_TASK REQUIREMENTS_
Extract every line of the material below and reproduce each one without any change.

_DATASET_
________________

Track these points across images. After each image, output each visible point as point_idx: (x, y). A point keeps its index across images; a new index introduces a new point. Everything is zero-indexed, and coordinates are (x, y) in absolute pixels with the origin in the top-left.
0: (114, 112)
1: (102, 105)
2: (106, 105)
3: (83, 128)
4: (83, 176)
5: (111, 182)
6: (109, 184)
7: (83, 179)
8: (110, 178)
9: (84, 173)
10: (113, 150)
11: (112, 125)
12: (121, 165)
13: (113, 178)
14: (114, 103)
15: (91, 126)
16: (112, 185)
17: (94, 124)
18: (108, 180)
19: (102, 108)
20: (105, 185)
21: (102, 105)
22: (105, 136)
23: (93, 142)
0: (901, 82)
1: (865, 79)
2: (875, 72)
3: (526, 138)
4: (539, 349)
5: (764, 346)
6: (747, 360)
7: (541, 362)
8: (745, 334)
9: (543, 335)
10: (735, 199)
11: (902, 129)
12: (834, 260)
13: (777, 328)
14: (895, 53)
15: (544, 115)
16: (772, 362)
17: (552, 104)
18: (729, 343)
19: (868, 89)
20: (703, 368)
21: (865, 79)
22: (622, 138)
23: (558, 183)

________________

_SOLUTION_
Track these points across images. After each image, output each visible point as point_idx: (x, y). A point keeps its index across images; a new index introduces a new point. Everything is zero-indexed, and coordinates are (x, y) in absolute pixels with the origin in the top-left.
0: (114, 112)
1: (102, 105)
2: (106, 105)
3: (83, 128)
4: (83, 176)
5: (111, 182)
6: (109, 184)
7: (83, 179)
8: (110, 178)
9: (84, 173)
10: (113, 150)
11: (112, 125)
12: (121, 165)
13: (113, 178)
14: (114, 103)
15: (91, 126)
16: (112, 185)
17: (94, 124)
18: (108, 180)
19: (102, 108)
20: (105, 185)
21: (102, 105)
22: (105, 136)
23: (93, 142)
0: (901, 82)
1: (865, 79)
2: (875, 72)
3: (526, 138)
4: (539, 349)
5: (764, 346)
6: (747, 360)
7: (541, 362)
8: (745, 334)
9: (543, 335)
10: (735, 199)
11: (902, 129)
12: (834, 260)
13: (777, 328)
14: (895, 53)
15: (544, 115)
16: (772, 362)
17: (552, 104)
18: (729, 343)
19: (868, 89)
20: (703, 368)
21: (865, 79)
22: (622, 138)
23: (558, 183)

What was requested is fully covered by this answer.